== What needs to be done ==
Retype the records below exactly as they appear.

== Scene change data ==
[Start of Attachment]
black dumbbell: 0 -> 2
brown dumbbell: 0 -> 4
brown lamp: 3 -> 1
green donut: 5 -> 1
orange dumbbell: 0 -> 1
[End of Attachment]
== Exercise solution ==
black dumbbell: 0 -> 2
brown dumbbell: 0 -> 4
brown lamp: 3 -> 1
green donut: 5 -> 1
orange dumbbell: 0 -> 1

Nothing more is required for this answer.